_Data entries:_
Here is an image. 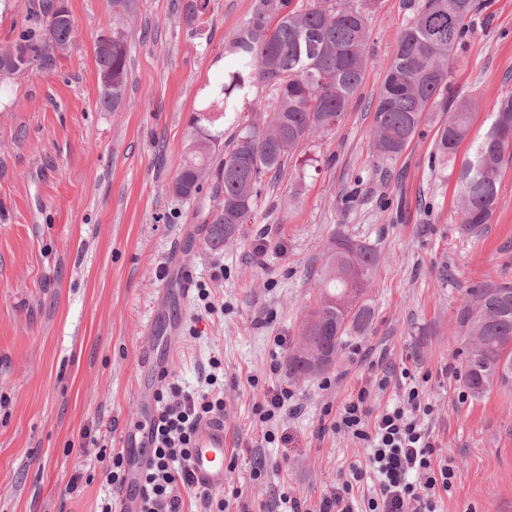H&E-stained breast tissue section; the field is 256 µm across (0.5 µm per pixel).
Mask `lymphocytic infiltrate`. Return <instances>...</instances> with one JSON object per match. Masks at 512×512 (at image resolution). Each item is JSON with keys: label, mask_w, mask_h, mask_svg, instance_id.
<instances>
[{"label": "lymphocytic infiltrate", "mask_w": 512, "mask_h": 512, "mask_svg": "<svg viewBox=\"0 0 512 512\" xmlns=\"http://www.w3.org/2000/svg\"><path fill=\"white\" fill-rule=\"evenodd\" d=\"M293 393L285 387L264 392L255 414L267 442L276 439L278 421L292 408ZM159 409L150 430L151 458L139 486L141 512H184L178 486L192 483L188 459L198 424L224 415V400L169 384L157 393ZM434 407L425 389L410 381L399 401L375 413L365 393L351 397L333 423L337 434L364 445L366 467L350 466L316 503L280 495V512H355V495L366 472H373L378 489L367 512H437L440 492L449 491L454 469L443 458L436 440L424 427Z\"/></svg>", "instance_id": "obj_1"}]
</instances>
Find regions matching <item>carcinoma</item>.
I'll return each instance as SVG.
<instances>
[{"mask_svg":"<svg viewBox=\"0 0 512 512\" xmlns=\"http://www.w3.org/2000/svg\"><path fill=\"white\" fill-rule=\"evenodd\" d=\"M211 0H185L186 23L196 24ZM475 0H417L386 63L375 102L374 148L383 158L400 155L427 112L448 113L437 153L453 159L471 126L472 103L448 100L455 51L472 30ZM62 7L46 0L27 16L10 43L0 45L10 81L34 64L51 65L72 42L60 19ZM136 0H112V24L95 42L100 103L117 111L125 99L129 24ZM368 17L357 0H254L249 16L227 46L230 69L216 92L202 101L192 122L185 160L171 185L183 199H208V236L213 246L233 238L257 209L269 174L316 135L339 124L361 87L367 67ZM272 92L273 106L243 122L239 101L257 89ZM236 125L216 170L210 162L223 139L216 120ZM512 162V92L501 97L491 124L463 159L459 206L467 233L480 234L498 204V173ZM379 255L372 245L338 232L330 238L318 274L316 305L299 330L288 358V376L313 377L335 366L354 334H366L375 312L367 298ZM463 341L466 384L475 395L498 387L512 391V283L485 280L466 289L456 312Z\"/></svg>","mask_w":512,"mask_h":512,"instance_id":"cac0c4a2","label":"carcinoma"}]
</instances>
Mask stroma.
Returning <instances> with one entry per match:
<instances>
[{
    "instance_id": "1",
    "label": "stroma",
    "mask_w": 512,
    "mask_h": 512,
    "mask_svg": "<svg viewBox=\"0 0 512 512\" xmlns=\"http://www.w3.org/2000/svg\"><path fill=\"white\" fill-rule=\"evenodd\" d=\"M181 3L138 0L118 111L100 104L94 59L112 22L110 0H65L74 23L68 53L51 68L31 66L12 82L9 109L0 108V512H99L116 499L99 447H118L122 429L142 417L132 388L149 341L170 380L189 390H204L210 358L222 361L232 449L224 487L244 489L251 512H267L284 492L317 501L342 469L364 462L365 448L331 423L363 387L371 409L391 404L407 375L425 379L434 412L424 423L455 471L438 512H506L512 393L467 392L455 309L476 282H512V163L479 237L462 229L457 188L460 158L486 132L496 99L512 91V0H476L474 32L456 50L451 84L473 109L454 161L435 155L447 119L439 110L399 156L376 153L374 100L414 0H363L360 90L335 130L310 139L266 182L254 216L219 249L207 243L197 200L169 186L202 92L222 80L224 47L254 0H211L198 33ZM339 231L380 256L369 291L375 320L326 378L295 380L288 354ZM185 269L188 294L159 310L160 284L180 287ZM202 288L214 312L199 305ZM281 384L296 409L269 444L254 406ZM261 455L269 469L259 483L250 474Z\"/></svg>"
}]
</instances>
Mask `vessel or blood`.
<instances>
[{
    "mask_svg": "<svg viewBox=\"0 0 512 512\" xmlns=\"http://www.w3.org/2000/svg\"><path fill=\"white\" fill-rule=\"evenodd\" d=\"M149 428L136 425L125 431L122 445L126 450L127 488L119 494L118 512H140V499L132 495L133 487L139 486L142 474L150 460ZM231 461V453L224 436V422L207 419L199 423L194 437V448L188 462L196 486L220 489Z\"/></svg>",
    "mask_w": 512,
    "mask_h": 512,
    "instance_id": "vessel-or-blood-1",
    "label": "vessel or blood"
}]
</instances>
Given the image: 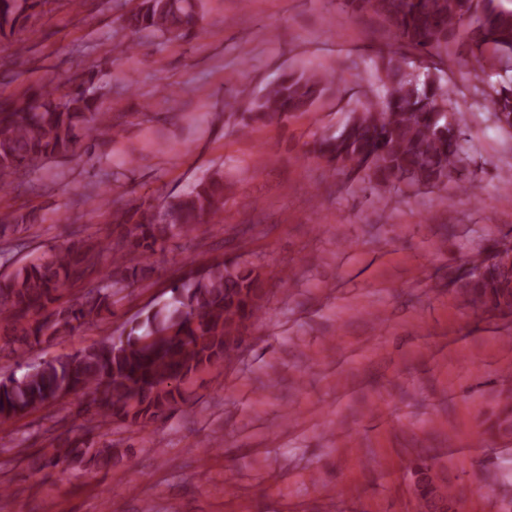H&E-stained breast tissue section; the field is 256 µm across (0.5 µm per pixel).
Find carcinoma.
<instances>
[{
    "label": "carcinoma",
    "mask_w": 512,
    "mask_h": 512,
    "mask_svg": "<svg viewBox=\"0 0 512 512\" xmlns=\"http://www.w3.org/2000/svg\"><path fill=\"white\" fill-rule=\"evenodd\" d=\"M0 0V32L14 31L21 10L40 0ZM353 13H373L393 27L396 51L379 56L375 69L385 93L381 105L353 112L335 135L315 140L314 152L336 168L365 170L379 190L396 181L411 186L445 185L466 169L462 90L452 87L438 67L407 69L406 53L433 58L450 55L464 32L463 46L476 59L475 78L484 88L479 108L500 128L512 129V80L488 82L486 66L512 69V0H343ZM203 0H141L118 18L135 37L179 38L201 17ZM98 74L90 70L56 96L43 88L0 100V184L20 169L78 155L82 129L91 137L118 134L100 111ZM327 77L285 71L266 92L239 113L241 129L309 111ZM111 223L124 229L114 245L80 242L37 258L0 281V335L5 345L29 346L44 336H64L82 324L112 313L114 297L137 278L139 266L156 249L188 236L208 216L224 212V177L211 175L190 192L162 207L143 202L131 210L93 197ZM32 213L0 212V239ZM112 270L101 271L104 254ZM83 288L74 293L68 289ZM475 294L487 306L512 307V265L499 261L474 273ZM171 296L143 314L136 326L109 344L92 345L32 366L20 377L0 379V419L24 417L82 391L83 433L54 437L40 449L38 473L48 466L112 460L92 435L111 420L145 423L171 414L182 399L181 383L231 358L243 326L262 311L263 280L242 262L222 261L190 269L170 286ZM428 512H453L456 495L427 485L420 492Z\"/></svg>",
    "instance_id": "cac0c4a2"
}]
</instances>
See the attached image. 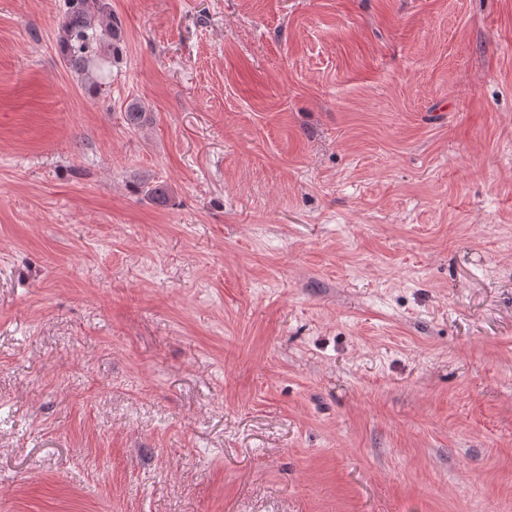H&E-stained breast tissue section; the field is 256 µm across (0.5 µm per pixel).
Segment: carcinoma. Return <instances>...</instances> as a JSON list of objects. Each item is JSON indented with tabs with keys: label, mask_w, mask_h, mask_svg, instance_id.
<instances>
[{
	"label": "carcinoma",
	"mask_w": 512,
	"mask_h": 512,
	"mask_svg": "<svg viewBox=\"0 0 512 512\" xmlns=\"http://www.w3.org/2000/svg\"><path fill=\"white\" fill-rule=\"evenodd\" d=\"M72 67L93 83L122 54V23L103 0H67L61 25Z\"/></svg>",
	"instance_id": "obj_1"
}]
</instances>
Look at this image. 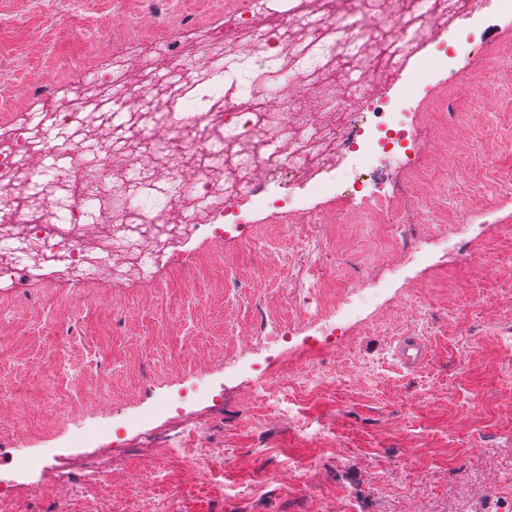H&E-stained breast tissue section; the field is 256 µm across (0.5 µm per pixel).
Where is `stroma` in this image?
Segmentation results:
<instances>
[{
	"mask_svg": "<svg viewBox=\"0 0 512 512\" xmlns=\"http://www.w3.org/2000/svg\"><path fill=\"white\" fill-rule=\"evenodd\" d=\"M224 3L0 0V120L33 114L55 134L51 99L93 82L105 56L120 59L121 84L171 41L196 66L197 30L224 23ZM437 54L390 83L411 94L419 166L379 167L373 202L298 184L288 208L251 207L223 241H187L156 288L77 289L48 267L0 278V431L35 459L74 464L98 452L92 432L124 436L199 385L224 395L185 406L217 433L196 451L208 477L159 449L124 450L91 497L111 512H512V18L462 21L447 67L432 68ZM490 54L497 67L474 81ZM385 199L400 205L382 210ZM310 213L313 244L293 251L283 227ZM462 222L485 231L407 262V239ZM357 290L335 346L277 339ZM403 336L425 342L420 368L396 358ZM61 344L63 360L48 352ZM57 505L84 512L24 477L15 512Z\"/></svg>",
	"mask_w": 512,
	"mask_h": 512,
	"instance_id": "1",
	"label": "stroma"
}]
</instances>
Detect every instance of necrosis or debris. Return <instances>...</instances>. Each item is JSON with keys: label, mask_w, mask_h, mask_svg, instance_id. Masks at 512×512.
Here are the masks:
<instances>
[{"label": "necrosis or debris", "mask_w": 512, "mask_h": 512, "mask_svg": "<svg viewBox=\"0 0 512 512\" xmlns=\"http://www.w3.org/2000/svg\"><path fill=\"white\" fill-rule=\"evenodd\" d=\"M398 2L347 0L340 14L334 0H306L304 10L263 24L266 0H241L233 35L220 26L204 28L199 52L213 61L226 59L227 48L243 39L251 44L249 73L274 69L285 52L304 85L327 86L328 72H335L351 93L337 95L325 114L302 109L296 94L277 97L272 106L262 99L242 105L229 93L215 100L210 65L193 71L186 92L150 78L118 88L113 61H101L90 88L50 115L55 126L75 127L82 140L101 146V176L72 183L66 219L57 217L56 178L36 195L18 166L32 151L28 125L11 123L0 136V275L52 261L57 276L76 285L94 272L152 288L150 268L178 257L199 230L222 240L225 216L267 202L272 188H292L352 154L358 161L353 180L366 182L375 171L374 132L384 131L388 145L408 137L390 123L402 110L383 89L386 76L424 47L445 43L451 27L487 5L512 16V0H407L404 11ZM114 108L126 120L112 141ZM87 111L91 119L77 123ZM95 201L101 218L90 224L85 205ZM139 442L174 449L190 464L191 447H211L213 433L208 423L195 422L178 431H144ZM45 470L54 483L77 488L107 467L91 455L78 468L56 459Z\"/></svg>", "instance_id": "obj_1"}]
</instances>
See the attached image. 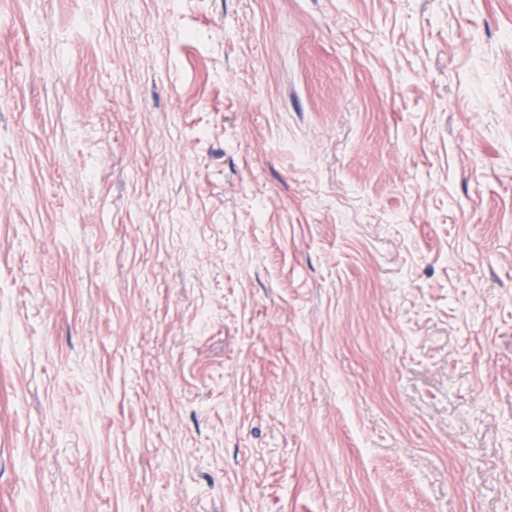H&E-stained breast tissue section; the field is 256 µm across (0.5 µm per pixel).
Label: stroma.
<instances>
[{
    "mask_svg": "<svg viewBox=\"0 0 512 512\" xmlns=\"http://www.w3.org/2000/svg\"><path fill=\"white\" fill-rule=\"evenodd\" d=\"M0 512H512V0H0Z\"/></svg>",
    "mask_w": 512,
    "mask_h": 512,
    "instance_id": "stroma-1",
    "label": "stroma"
}]
</instances>
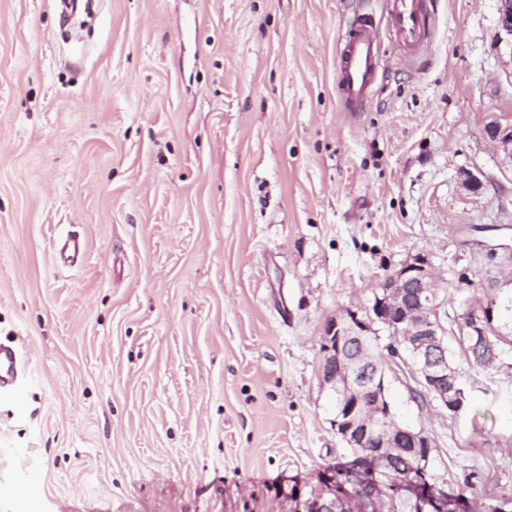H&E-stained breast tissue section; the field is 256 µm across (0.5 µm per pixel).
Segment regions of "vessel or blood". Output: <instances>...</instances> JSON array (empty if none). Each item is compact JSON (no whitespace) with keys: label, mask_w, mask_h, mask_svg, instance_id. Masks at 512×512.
Here are the masks:
<instances>
[{"label":"vessel or blood","mask_w":512,"mask_h":512,"mask_svg":"<svg viewBox=\"0 0 512 512\" xmlns=\"http://www.w3.org/2000/svg\"><path fill=\"white\" fill-rule=\"evenodd\" d=\"M387 22L403 50L418 55L427 40L425 0H387ZM380 69L378 28L370 14L357 16L348 29L339 53V101L345 111L365 108ZM19 356L0 345V389H12L18 380Z\"/></svg>","instance_id":"obj_1"}]
</instances>
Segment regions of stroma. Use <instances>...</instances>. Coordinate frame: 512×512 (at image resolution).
<instances>
[{"label":"stroma","mask_w":512,"mask_h":512,"mask_svg":"<svg viewBox=\"0 0 512 512\" xmlns=\"http://www.w3.org/2000/svg\"><path fill=\"white\" fill-rule=\"evenodd\" d=\"M383 0H0V512H296L345 456L322 380L329 319L369 314L428 255L441 318L492 309V364L456 339L467 403L414 395L436 485L512 512V123L495 0H431L422 60L380 29L364 111L337 51ZM470 170L484 182L461 184ZM85 242L65 261L69 234ZM484 133L496 148L502 172L512 174V123H502L499 119H492L486 124ZM19 356L15 349L0 345V389H12L18 380Z\"/></svg>","instance_id":"1"}]
</instances>
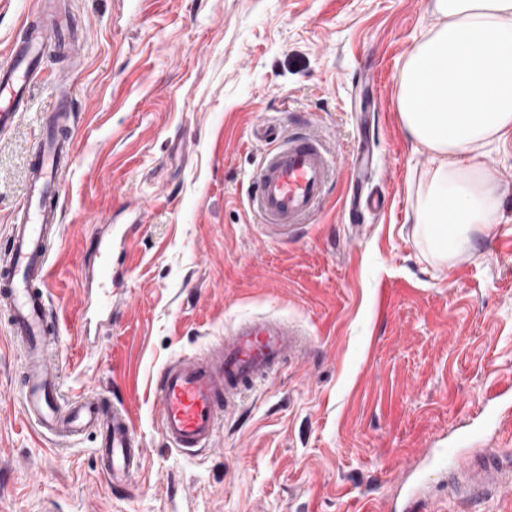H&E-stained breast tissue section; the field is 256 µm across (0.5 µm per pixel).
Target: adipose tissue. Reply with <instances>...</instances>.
I'll return each mask as SVG.
<instances>
[{"label": "adipose tissue", "instance_id": "1", "mask_svg": "<svg viewBox=\"0 0 512 512\" xmlns=\"http://www.w3.org/2000/svg\"><path fill=\"white\" fill-rule=\"evenodd\" d=\"M436 23L407 54L393 104L431 157L415 184L414 234L437 265L496 224L489 154L512 142V0H431Z\"/></svg>", "mask_w": 512, "mask_h": 512}]
</instances>
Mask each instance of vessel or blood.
<instances>
[{"mask_svg":"<svg viewBox=\"0 0 512 512\" xmlns=\"http://www.w3.org/2000/svg\"><path fill=\"white\" fill-rule=\"evenodd\" d=\"M43 45L37 39L15 43L9 58L0 62V136L24 111L28 91L40 76ZM256 139L265 141L264 157L248 194L249 207L260 223L292 228L310 223L320 211L335 176L332 155L319 136L310 132L278 134L257 126ZM72 153L69 138L48 131L37 162L27 172V186L37 203L12 225L11 247L0 263V303L11 313L12 335L24 346L20 391L26 415L46 435L77 438L96 431L101 467L113 484L128 480L143 459L142 441L125 409L106 407L96 397L58 408L62 370L50 355L58 341L48 310V242L56 233L55 190L65 173L64 160ZM84 319H95L101 330L112 326V290L104 288L86 301ZM308 343L297 326L279 318L253 316L235 321L224 340L191 356L171 358L157 372L154 386L160 409V430L175 451L194 456L209 449L221 427L225 410L255 382L265 380L291 357L304 354ZM447 454L454 469L468 479L449 478L450 491L469 501L512 493V475L489 460L485 468H471L466 453L433 439L426 456Z\"/></svg>","mask_w":512,"mask_h":512,"instance_id":"1","label":"vessel or blood"}]
</instances>
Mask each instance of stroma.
Here are the masks:
<instances>
[{
    "instance_id": "stroma-1",
    "label": "stroma",
    "mask_w": 512,
    "mask_h": 512,
    "mask_svg": "<svg viewBox=\"0 0 512 512\" xmlns=\"http://www.w3.org/2000/svg\"><path fill=\"white\" fill-rule=\"evenodd\" d=\"M66 22L80 63L48 41L28 108L0 138V254L53 81L72 141L47 284L62 394L125 408L142 440L119 489L98 438H46L19 399L23 352L0 307V512H380L437 431L475 427L512 388V143L491 153L502 217L452 264L413 236L409 187L431 163L400 129L396 75L435 24L430 0H0V61L27 24ZM307 123L336 166L324 207L282 235L246 205L256 124ZM122 300L98 346L82 339L100 223ZM272 314L309 347L224 415L211 450L170 449L154 378L170 358ZM425 472L417 512H512L458 501Z\"/></svg>"
}]
</instances>
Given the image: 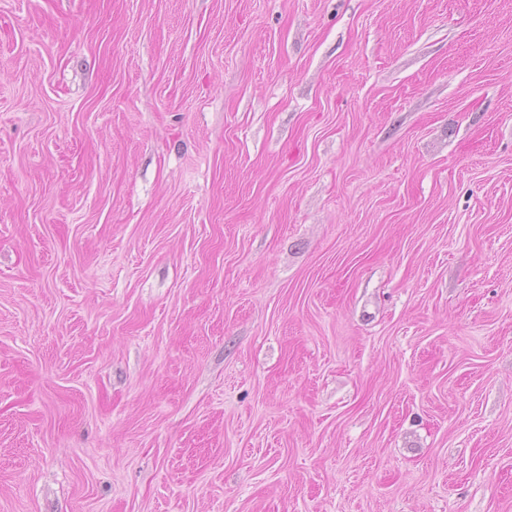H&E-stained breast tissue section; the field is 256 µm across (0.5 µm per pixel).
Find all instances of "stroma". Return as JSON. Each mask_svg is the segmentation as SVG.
<instances>
[{"label":"stroma","instance_id":"stroma-1","mask_svg":"<svg viewBox=\"0 0 512 512\" xmlns=\"http://www.w3.org/2000/svg\"><path fill=\"white\" fill-rule=\"evenodd\" d=\"M0 512H512V0H0Z\"/></svg>","mask_w":512,"mask_h":512}]
</instances>
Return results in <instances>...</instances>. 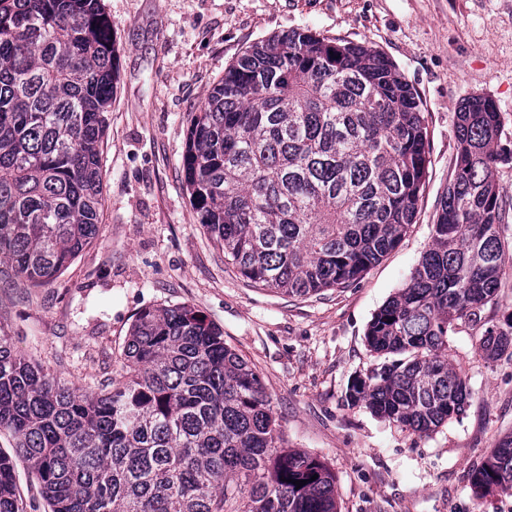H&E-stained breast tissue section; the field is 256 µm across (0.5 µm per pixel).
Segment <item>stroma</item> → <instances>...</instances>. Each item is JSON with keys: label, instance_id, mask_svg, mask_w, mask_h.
Segmentation results:
<instances>
[{"label": "stroma", "instance_id": "35a3bbf8", "mask_svg": "<svg viewBox=\"0 0 512 512\" xmlns=\"http://www.w3.org/2000/svg\"><path fill=\"white\" fill-rule=\"evenodd\" d=\"M117 90L102 147L98 236L53 282L32 287L0 263V330L45 372L91 391L118 376L145 308L188 305L260 374L289 447L336 473L340 512H512V491L474 495L469 473L512 434V358L489 362L482 330L448 338L473 396L419 436L348 405L378 359L373 314L432 242L454 177L455 114L473 96L499 111L497 182L512 204V0H103ZM293 29L385 54L420 94L431 164L416 224L355 285L291 298L244 279L195 220L183 155L190 119L246 47Z\"/></svg>", "mask_w": 512, "mask_h": 512}]
</instances>
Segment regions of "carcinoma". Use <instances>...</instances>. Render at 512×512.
Returning <instances> with one entry per match:
<instances>
[{
    "label": "carcinoma",
    "instance_id": "1",
    "mask_svg": "<svg viewBox=\"0 0 512 512\" xmlns=\"http://www.w3.org/2000/svg\"><path fill=\"white\" fill-rule=\"evenodd\" d=\"M115 60L102 0H0V262L33 286L97 237ZM423 112L378 50L308 29L256 42L192 116L183 170L196 220L255 285L297 297L349 288L415 222L430 163ZM499 132L489 97L456 113L432 244L366 332L372 352L396 359L349 387L351 404L415 433L468 406L448 336L482 321L512 269ZM485 323L477 352L512 358V313ZM0 429L15 440L14 454L0 451V512H25L17 458L50 512H340L333 471L288 447L259 374L189 306L141 310L121 378L90 393L1 333ZM470 482L480 497L512 491V434Z\"/></svg>",
    "mask_w": 512,
    "mask_h": 512
}]
</instances>
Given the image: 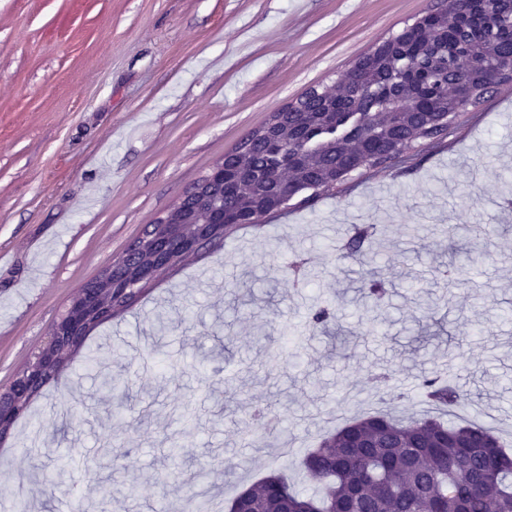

_WHAT IS BEING ASKED:_ Leave out the pictures, and please output only the lines from the line that contains "Segment <item>stroma</item> →" through the end of the data, both ends included.

_PROBLEM SOLUTION:_
Segment <item>stroma</item> → <instances>...</instances>. Each item is JSON with keys: label, instance_id, mask_svg, mask_w, mask_h.
Segmentation results:
<instances>
[{"label": "stroma", "instance_id": "35a3bbf8", "mask_svg": "<svg viewBox=\"0 0 512 512\" xmlns=\"http://www.w3.org/2000/svg\"><path fill=\"white\" fill-rule=\"evenodd\" d=\"M117 90L102 147L98 236L53 282L32 287L0 263V330L45 372L91 391L118 376L145 308L188 305L260 374L289 447L336 473L340 512H512V491L474 495L469 473L512 434V358L489 362L482 330L448 338L473 396L419 436L348 405L378 359L373 314L432 242L454 177L455 114L473 96L499 111L497 182L512 204V0H103ZM293 29L385 54L420 94L431 164L416 224L355 285L291 298L244 279L195 220L183 155L190 119L246 47Z\"/></svg>", "mask_w": 512, "mask_h": 512}]
</instances>
Segment regions of "carcinoma". Use <instances>...</instances>. Render at 512×512.
Returning <instances> with one entry per match:
<instances>
[{
    "label": "carcinoma",
    "instance_id": "1",
    "mask_svg": "<svg viewBox=\"0 0 512 512\" xmlns=\"http://www.w3.org/2000/svg\"><path fill=\"white\" fill-rule=\"evenodd\" d=\"M115 60L102 0H0V262L33 286L97 237ZM423 112L378 50L308 29L256 42L192 116L183 170L196 220L255 285L297 297L349 288L415 222L430 163ZM499 132L489 97L456 113L432 244L366 332L372 352L396 359L349 387L351 404L415 433L468 406L448 336L482 321L512 269ZM485 323L477 352L512 358V313ZM0 429L15 440L14 454L0 451V512H25L17 458L50 512H340L333 471L288 447L259 374L189 306L141 310L121 378L90 393L1 333ZM470 482L480 497L512 491V434Z\"/></svg>",
    "mask_w": 512,
    "mask_h": 512
}]
</instances>
Given the image: 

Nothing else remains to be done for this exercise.